For this exercise, write out only the lines of the entries below from the one with "[(219,431),(214,431),(214,448),(223,447),(223,431),(219,431)]" up to and including the one with "[(292,491),(293,502),(316,501),(315,490),(292,491)]", exactly as they are. Pictures stay out.

- Working data
- - - - - - -

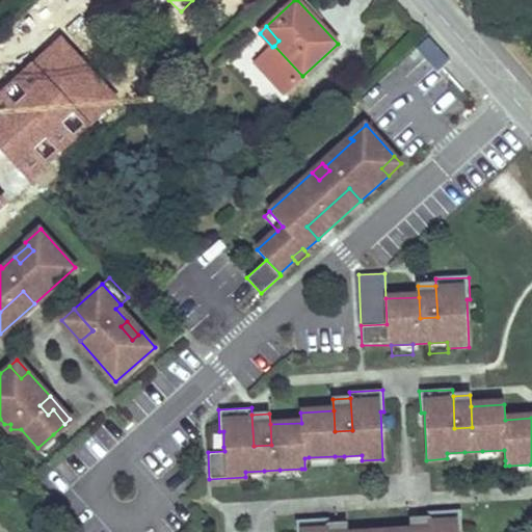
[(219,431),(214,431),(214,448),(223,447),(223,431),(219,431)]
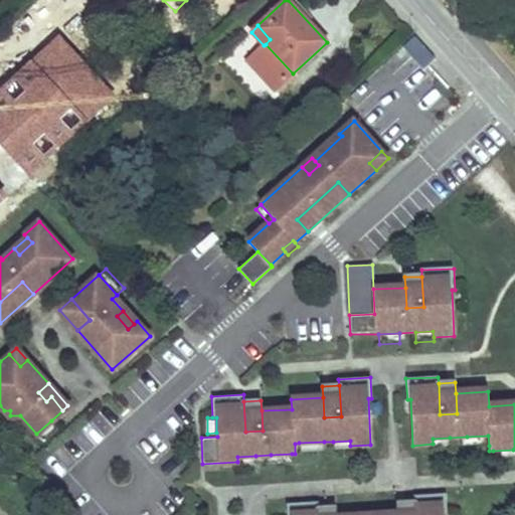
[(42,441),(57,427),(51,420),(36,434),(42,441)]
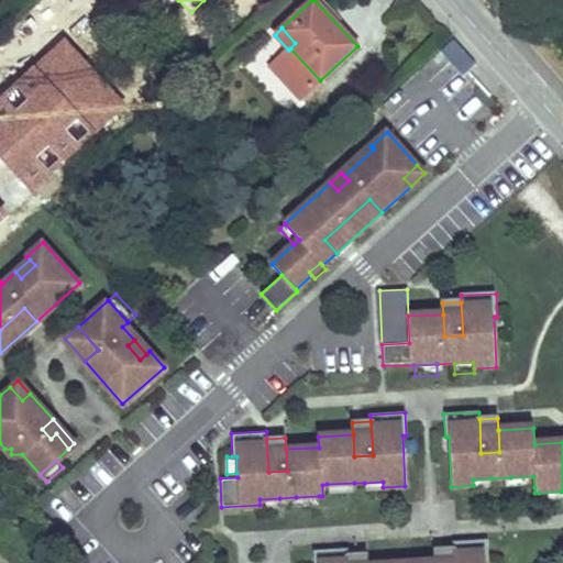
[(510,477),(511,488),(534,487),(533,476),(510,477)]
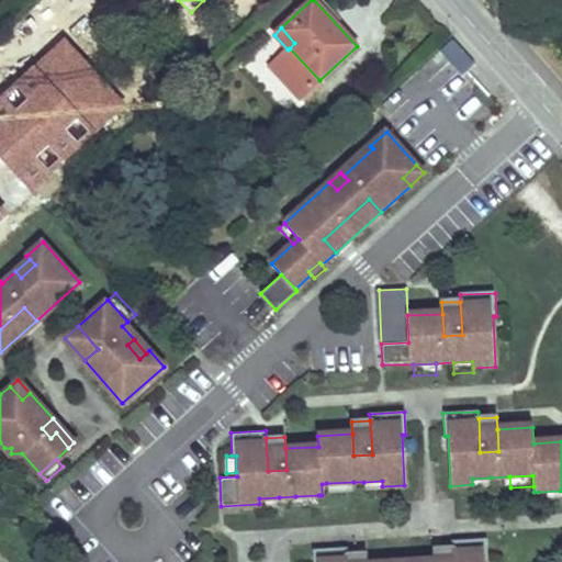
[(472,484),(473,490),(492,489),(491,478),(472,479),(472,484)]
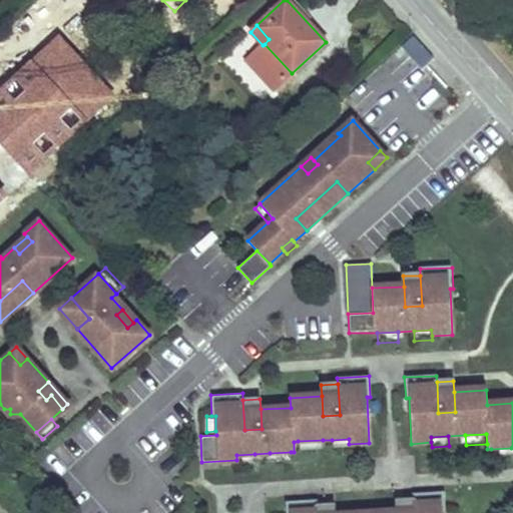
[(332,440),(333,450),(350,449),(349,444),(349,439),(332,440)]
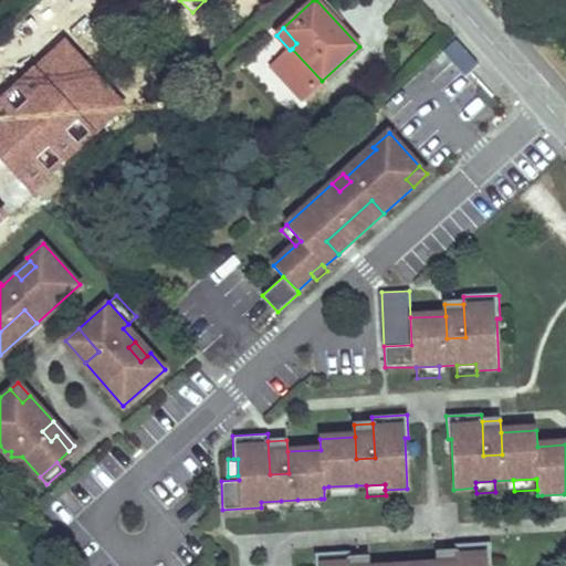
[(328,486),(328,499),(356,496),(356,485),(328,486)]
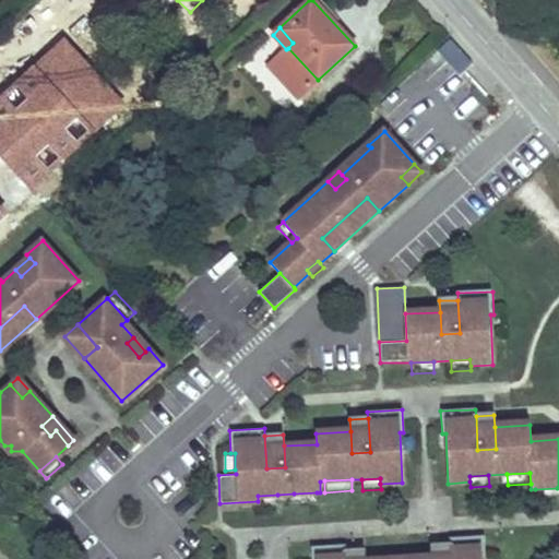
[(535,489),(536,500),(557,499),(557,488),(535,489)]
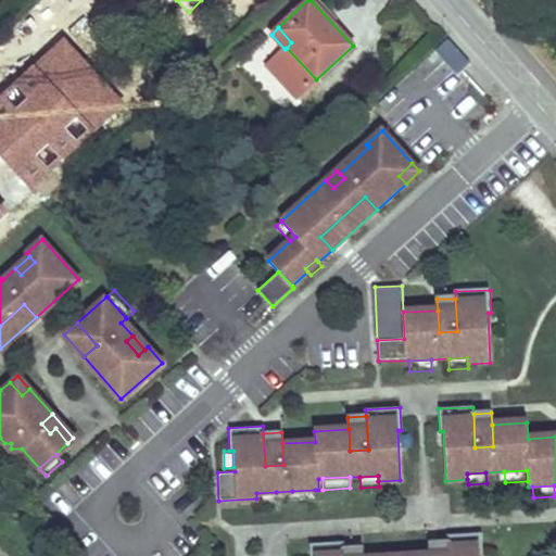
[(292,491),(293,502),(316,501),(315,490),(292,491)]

- - - - - - -

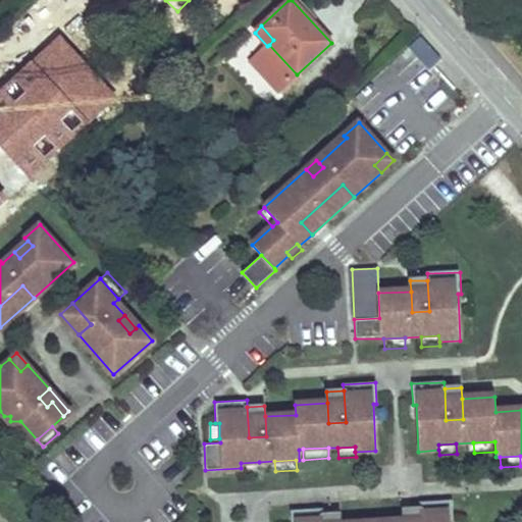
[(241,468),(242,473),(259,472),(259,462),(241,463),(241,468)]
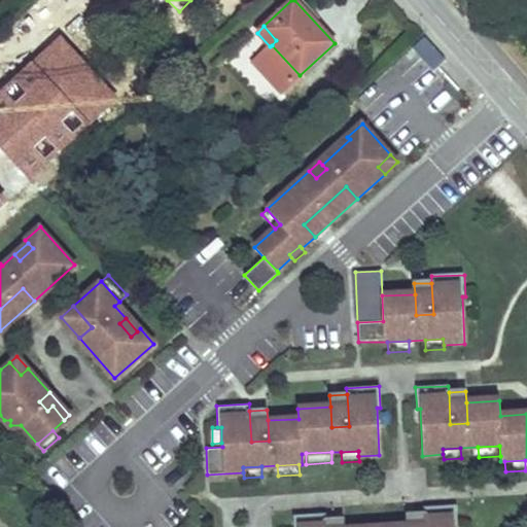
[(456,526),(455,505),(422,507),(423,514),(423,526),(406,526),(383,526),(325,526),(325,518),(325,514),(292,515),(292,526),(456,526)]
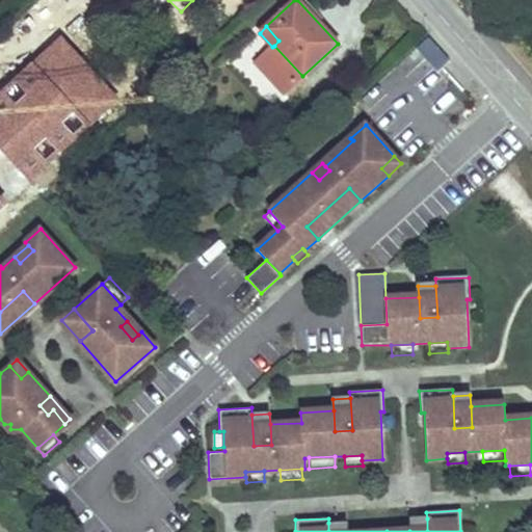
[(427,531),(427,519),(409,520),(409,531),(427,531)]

- - - - - - -

- Result of the task
[(219,431),(214,431),(214,448),(223,447),(223,431),(219,431)]
[(42,441),(57,427),(51,420),(36,434),(42,441)]
[(510,477),(511,488),(534,487),(533,476),(510,477)]
[(472,484),(473,490),(492,489),(491,478),(472,479),(472,484)]
[(332,440),(333,450),(350,449),(349,444),(349,439),(332,440)]
[(328,486),(328,499),(356,496),(356,485),(328,486)]
[(535,489),(536,500),(557,499),(557,488),(535,489)]
[(292,491),(293,502),(316,501),(315,490),(292,491)]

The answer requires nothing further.